Task statement —
What you return should match the data below exactly, with no pictures in it.

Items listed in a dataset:
[Start of Attachment]
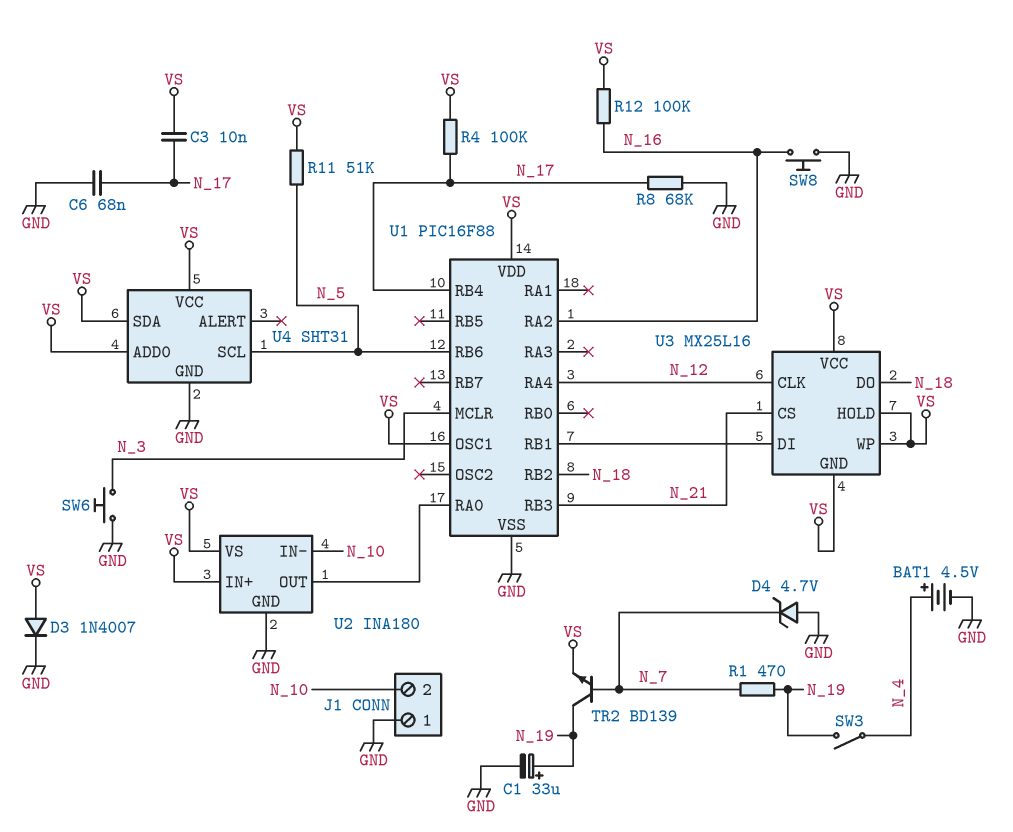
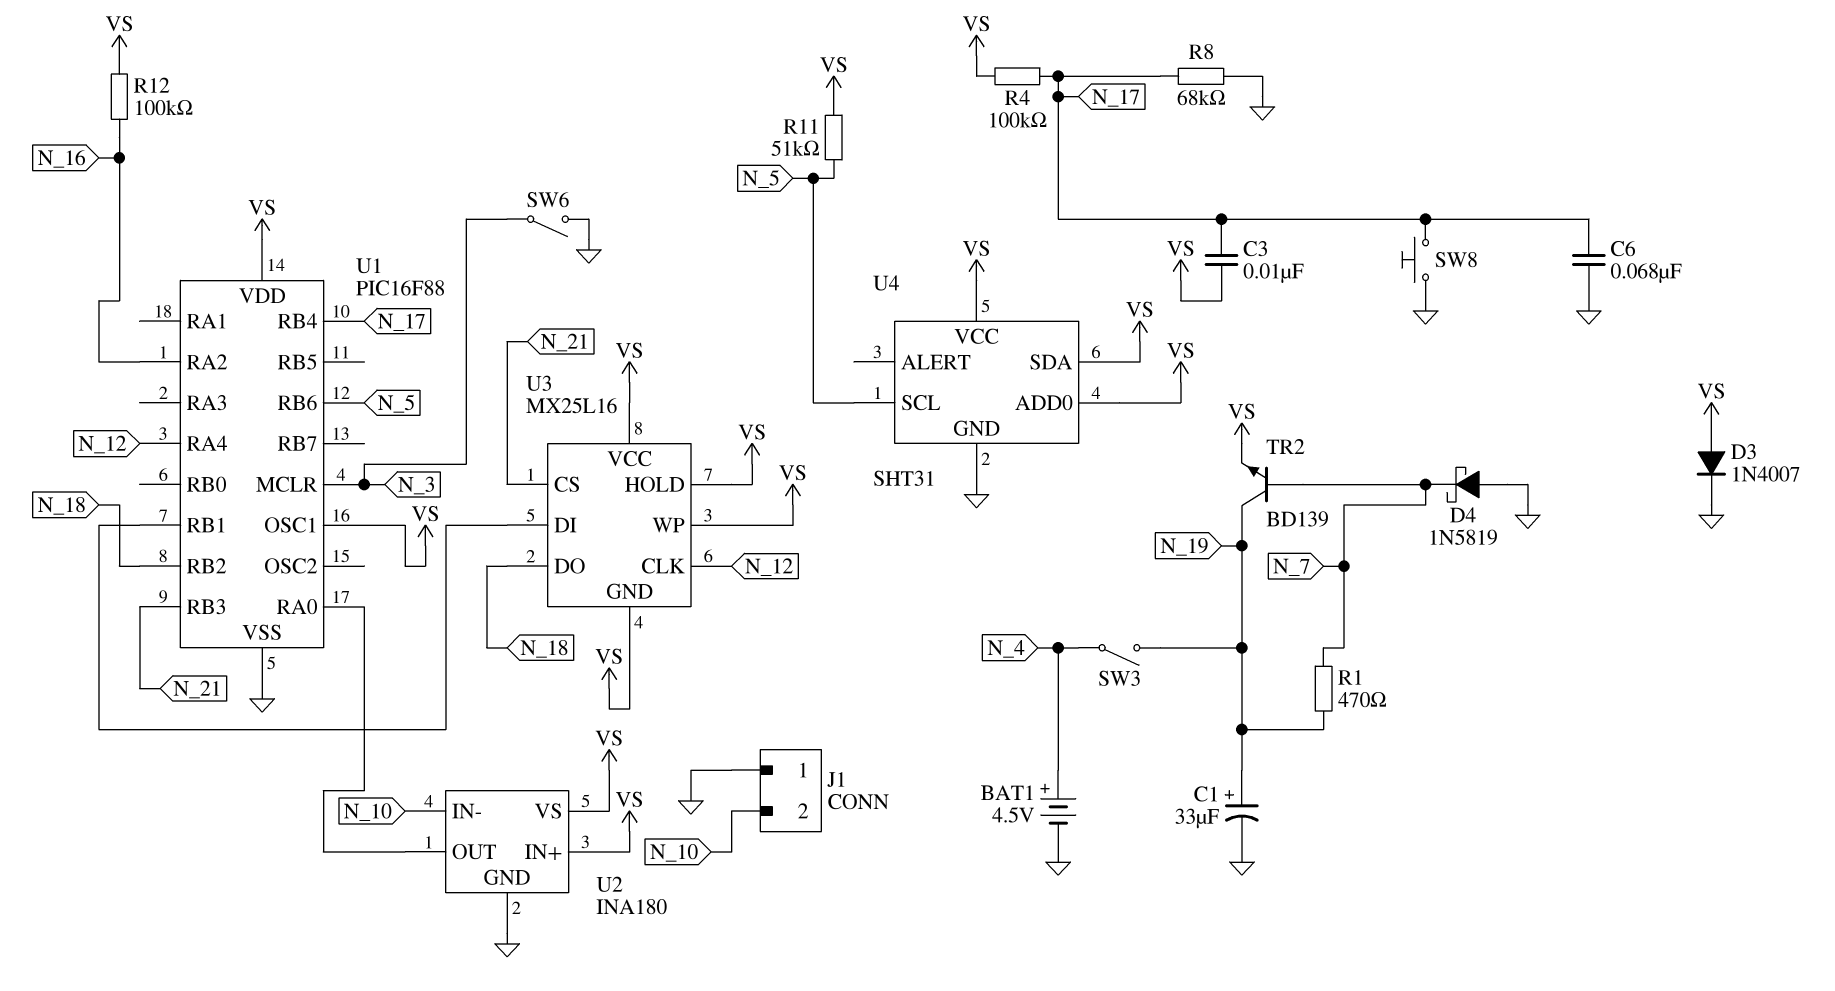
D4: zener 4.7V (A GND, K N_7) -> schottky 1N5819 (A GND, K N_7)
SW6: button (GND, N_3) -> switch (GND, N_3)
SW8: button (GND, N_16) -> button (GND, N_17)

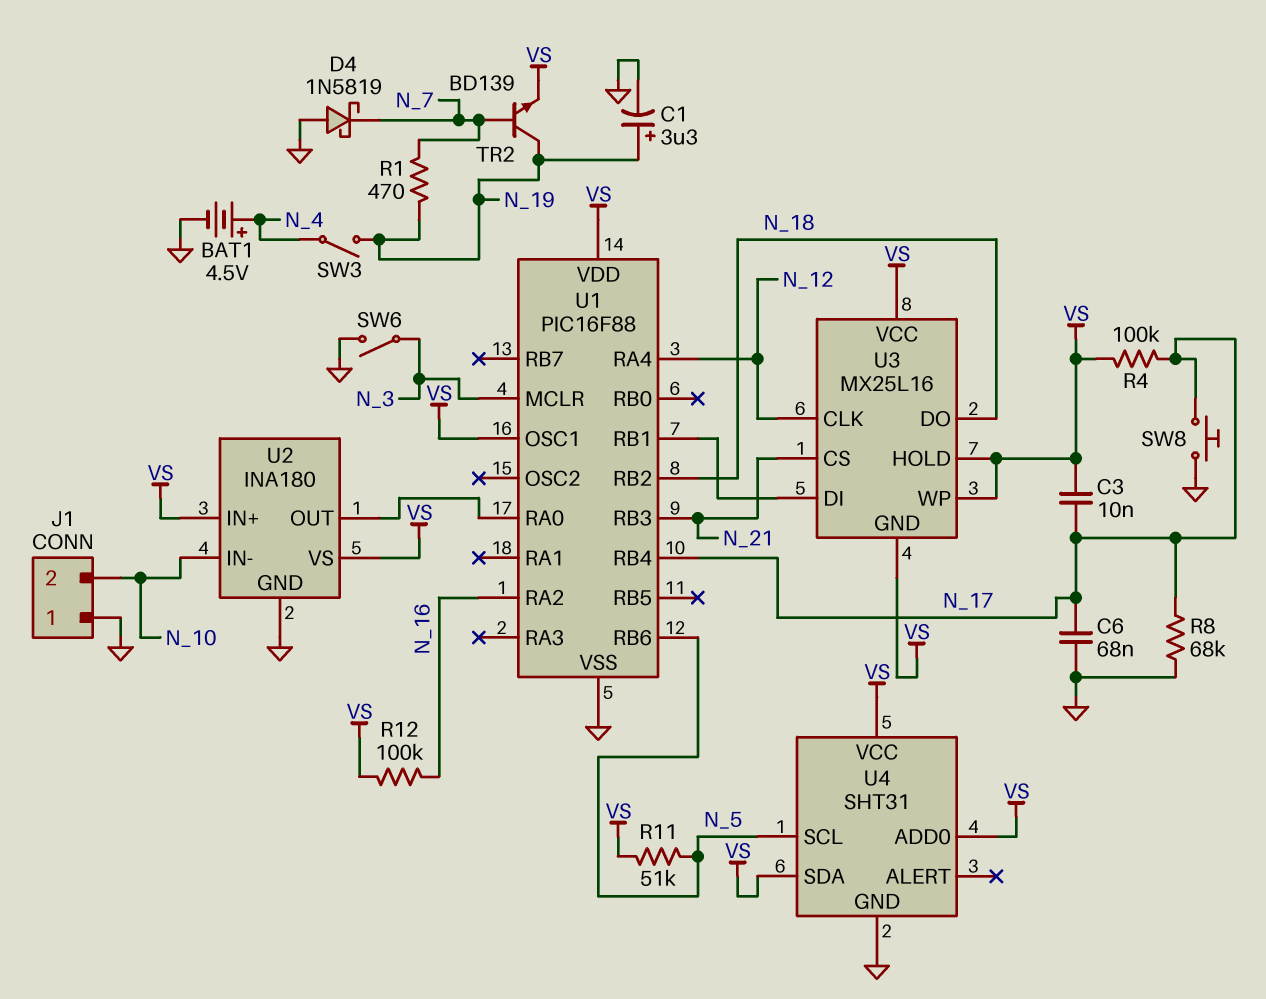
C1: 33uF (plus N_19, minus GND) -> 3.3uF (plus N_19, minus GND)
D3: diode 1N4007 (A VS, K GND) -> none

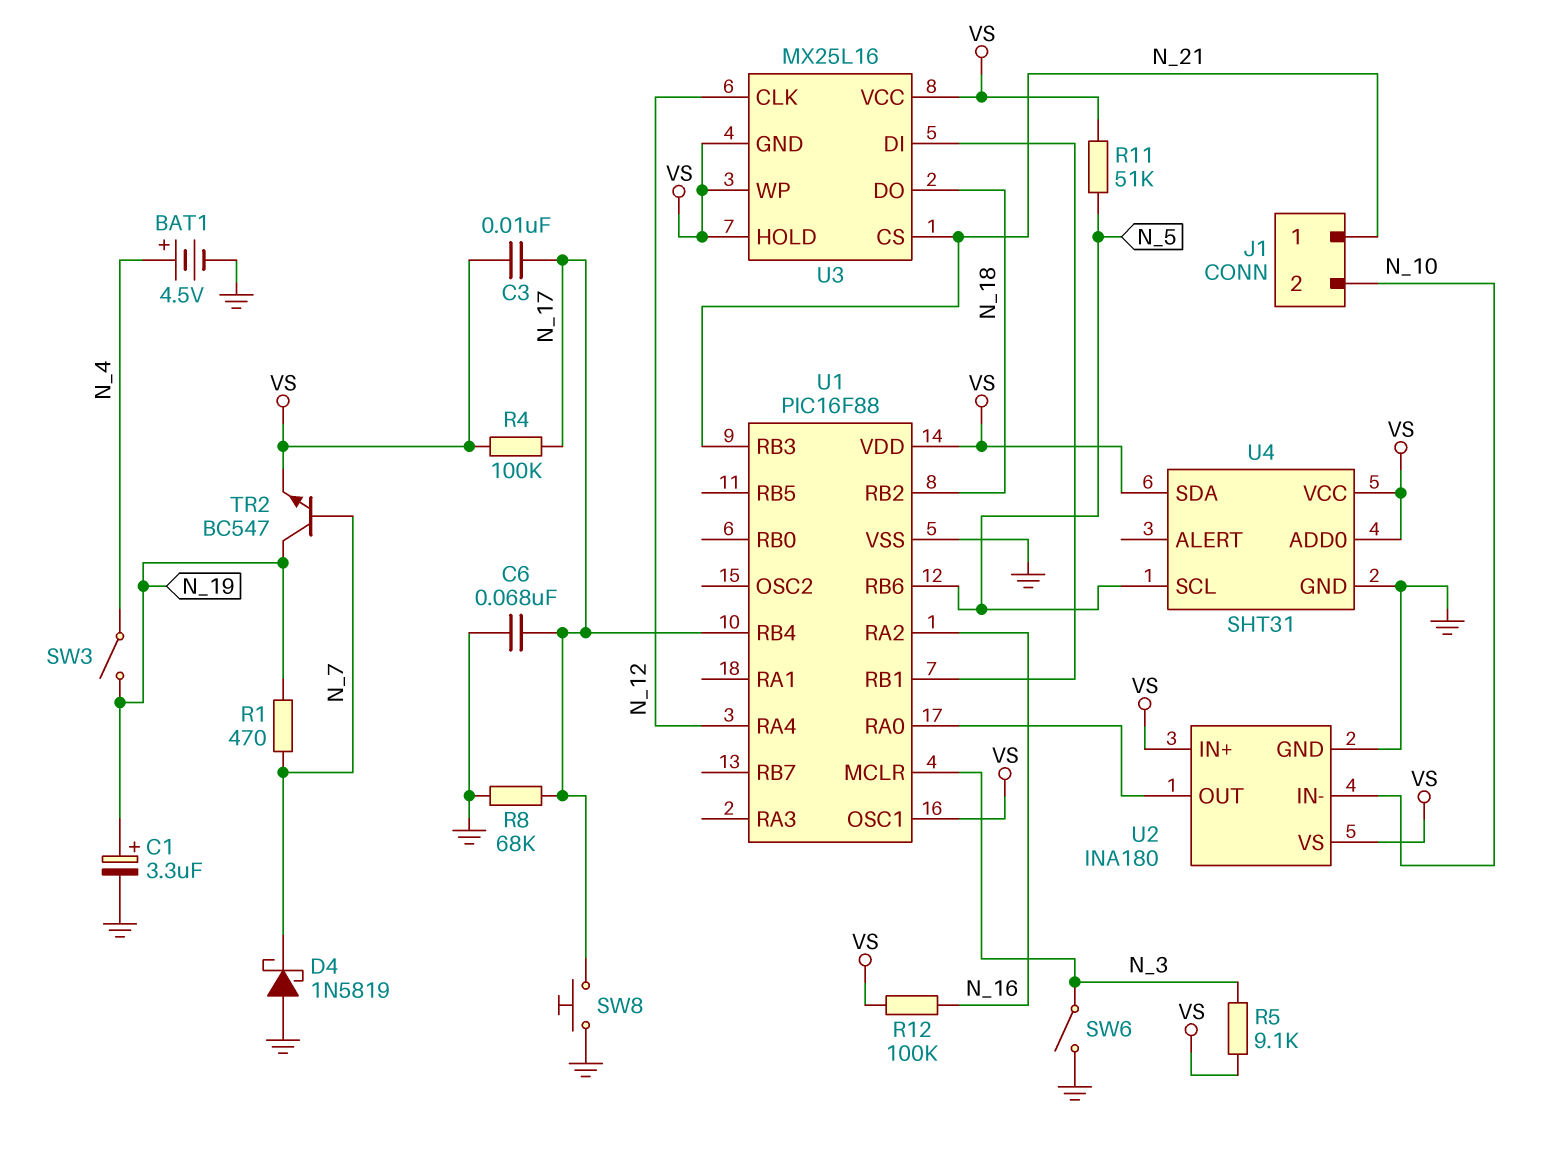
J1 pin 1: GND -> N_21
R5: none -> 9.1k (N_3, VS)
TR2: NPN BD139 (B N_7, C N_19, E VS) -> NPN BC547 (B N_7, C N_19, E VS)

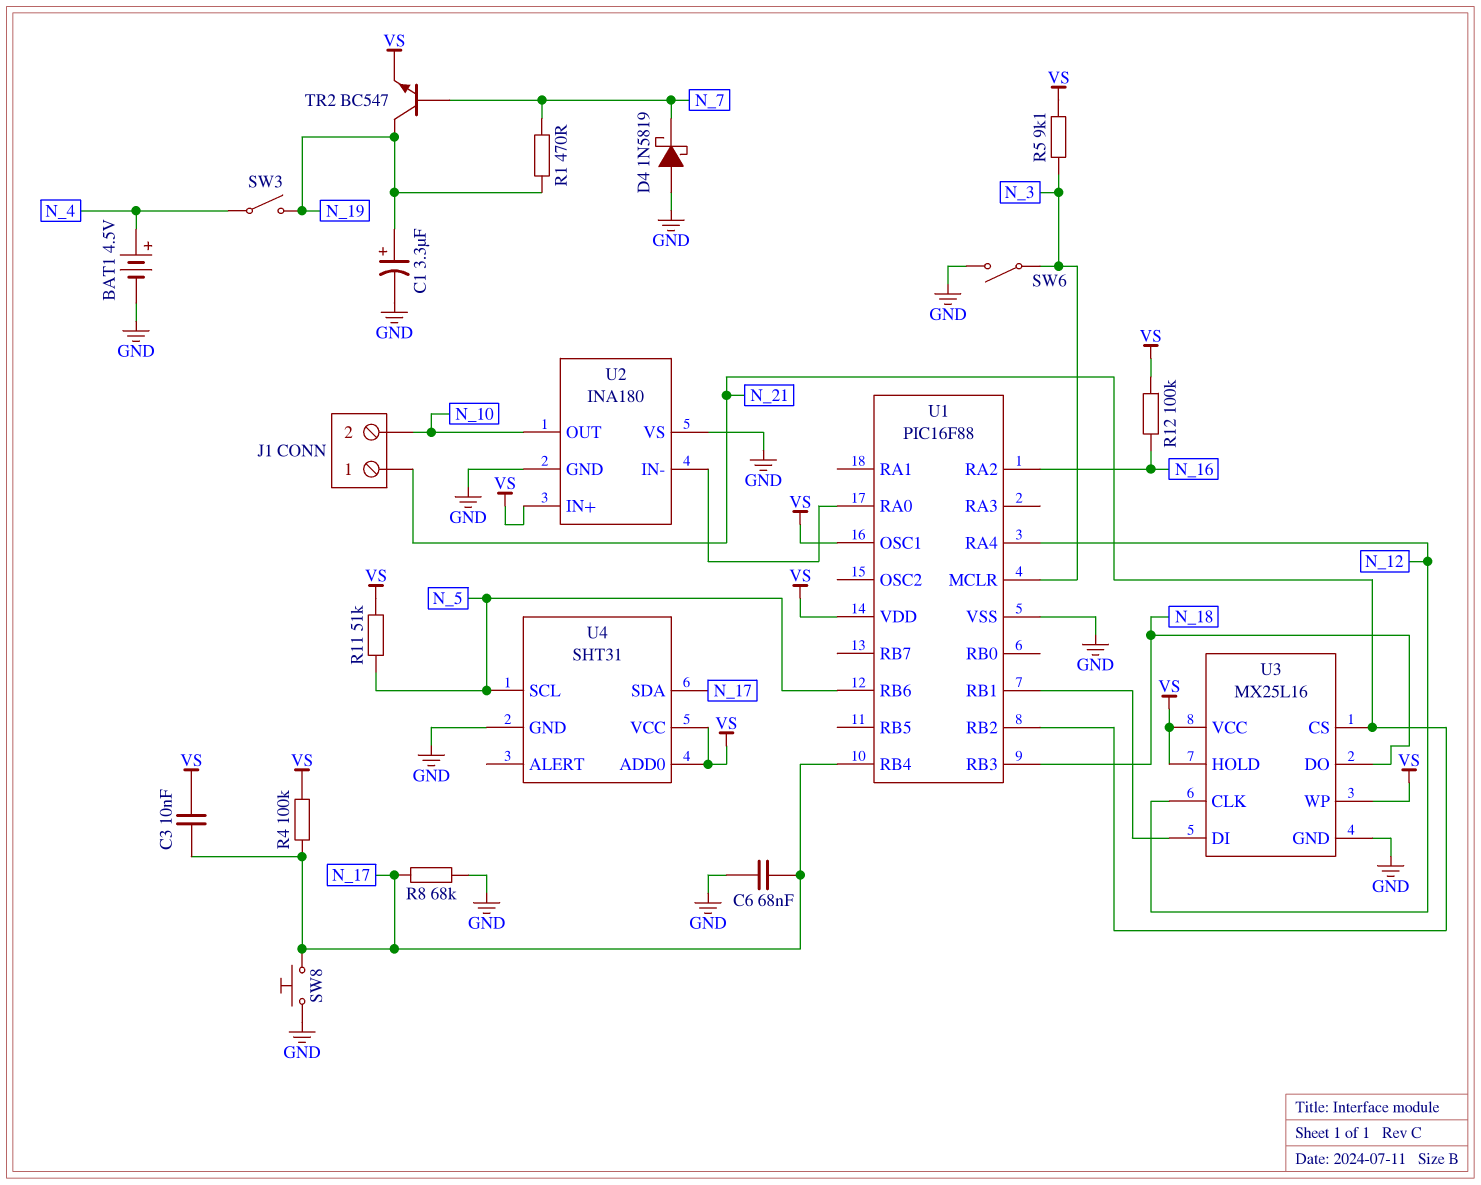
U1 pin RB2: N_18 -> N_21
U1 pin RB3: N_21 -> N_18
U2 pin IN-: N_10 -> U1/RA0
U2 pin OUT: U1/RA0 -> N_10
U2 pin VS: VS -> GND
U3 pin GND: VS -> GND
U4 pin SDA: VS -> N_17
[End of Attachment]
Response to this task —
D4: zener 4.7V (A GND, K N_7) -> schottky 1N5819 (A GND, K N_7)
SW6: button (GND, N_3) -> switch (GND, N_3)
SW8: button (GND, N_16) -> button (GND, N_17)

C1: 33uF (plus N_19, minus GND) -> 3.3uF (plus N_19, minus GND)
D3: diode 1N4007 (A VS, K GND) -> none

J1 pin 1: GND -> N_21
R5: none -> 9.1k (N_3, VS)
TR2: NPN BD139 (B N_7, C N_19, E VS) -> NPN BC547 (B N_7, C N_19, E VS)

U1 pin RB2: N_18 -> N_21
U1 pin RB3: N_21 -> N_18
U2 pin IN-: N_10 -> U1/RA0
U2 pin OUT: U1/RA0 -> N_10
U2 pin VS: VS -> GND
U3 pin GND: VS -> GND
U4 pin SDA: VS -> N_17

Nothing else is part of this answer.